STUDY MATERIAL
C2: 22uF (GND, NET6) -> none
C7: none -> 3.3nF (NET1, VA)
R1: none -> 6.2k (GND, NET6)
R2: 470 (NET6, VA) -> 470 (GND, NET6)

==

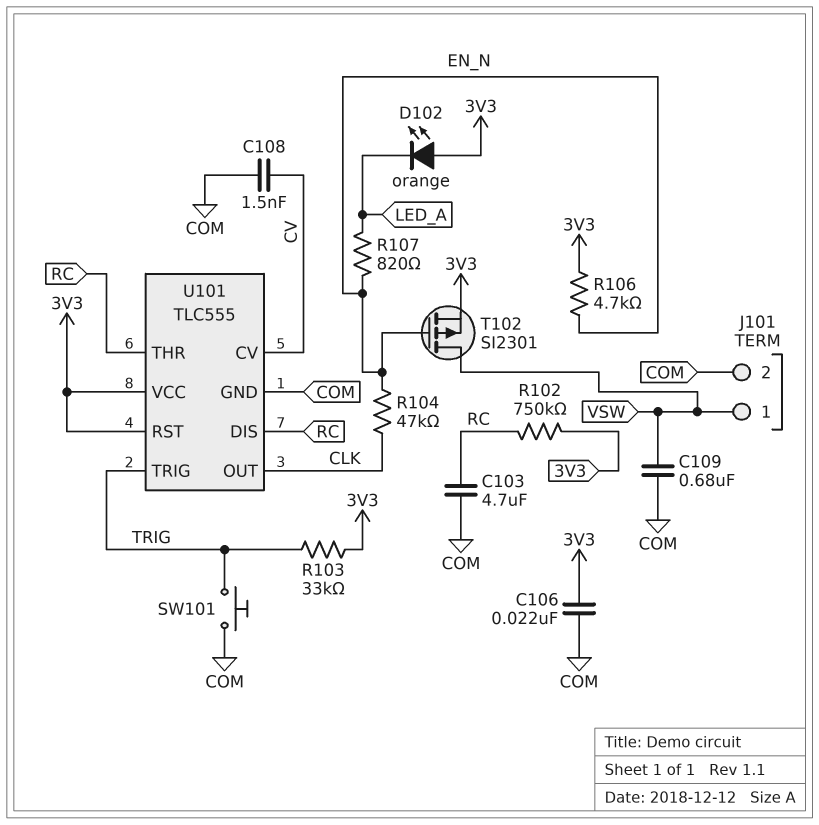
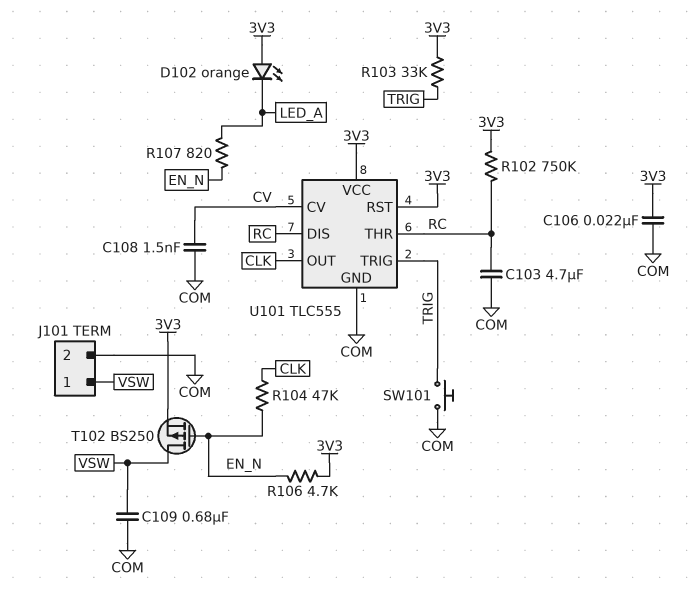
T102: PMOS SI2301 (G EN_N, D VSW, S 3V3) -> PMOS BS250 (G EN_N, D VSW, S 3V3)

==

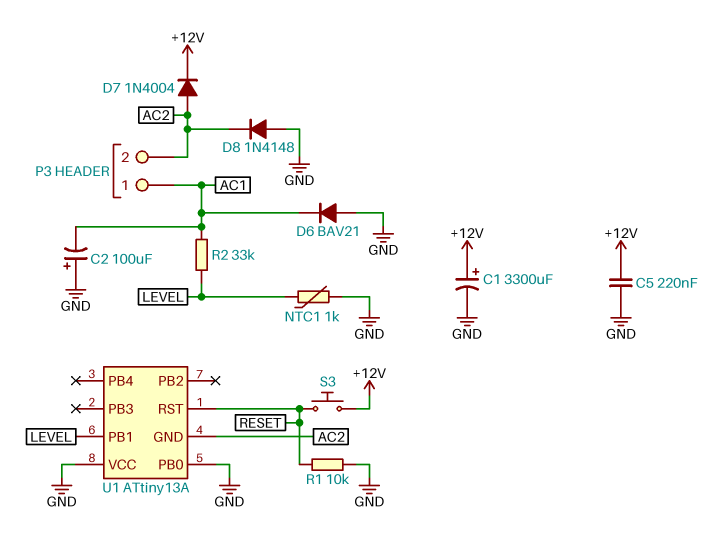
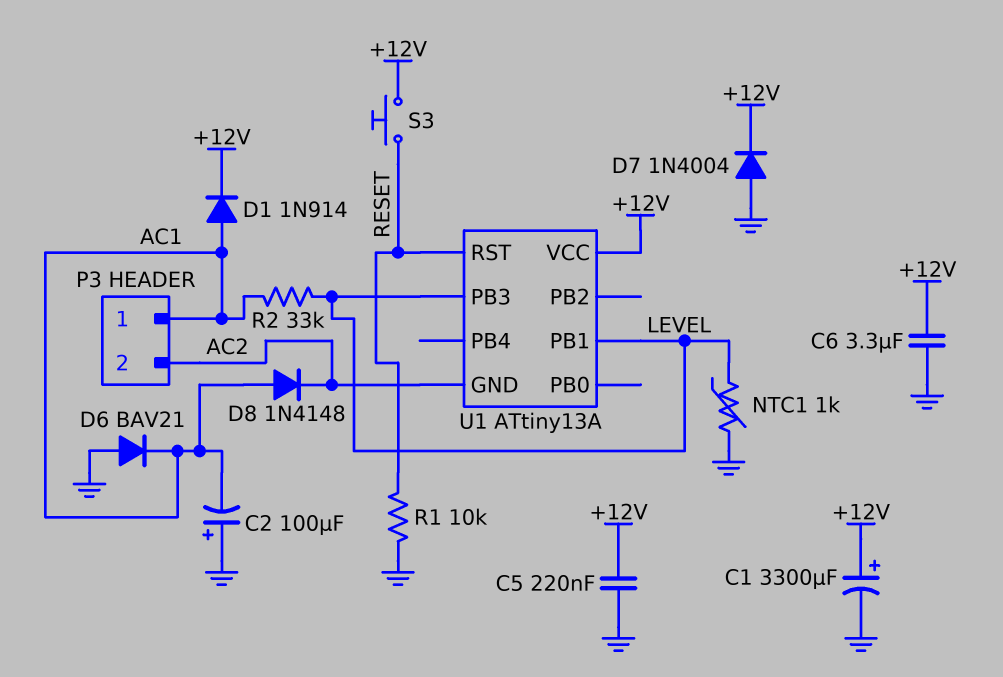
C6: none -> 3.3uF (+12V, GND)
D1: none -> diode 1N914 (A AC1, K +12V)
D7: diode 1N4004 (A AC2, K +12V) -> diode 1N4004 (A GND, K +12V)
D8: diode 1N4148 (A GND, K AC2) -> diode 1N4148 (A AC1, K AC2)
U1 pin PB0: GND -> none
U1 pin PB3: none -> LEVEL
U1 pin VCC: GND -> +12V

INSTRUCTIONS FOR THE TASK
Please transcribe only the lines in the records above running from the line that has "D1: none -> diode 1N914 (A AC1, K +12V)" through the line that has "U1 pin VCC: GND -> +12V", both included, exactly as they appear.

EXERCISE ANSWER
D1: none -> diode 1N914 (A AC1, K +12V)
D7: diode 1N4004 (A AC2, K +12V) -> diode 1N4004 (A GND, K +12V)
D8: diode 1N4148 (A GND, K AC2) -> diode 1N4148 (A AC1, K AC2)
U1 pin PB0: GND -> none
U1 pin PB3: none -> LEVEL
U1 pin VCC: GND -> +12V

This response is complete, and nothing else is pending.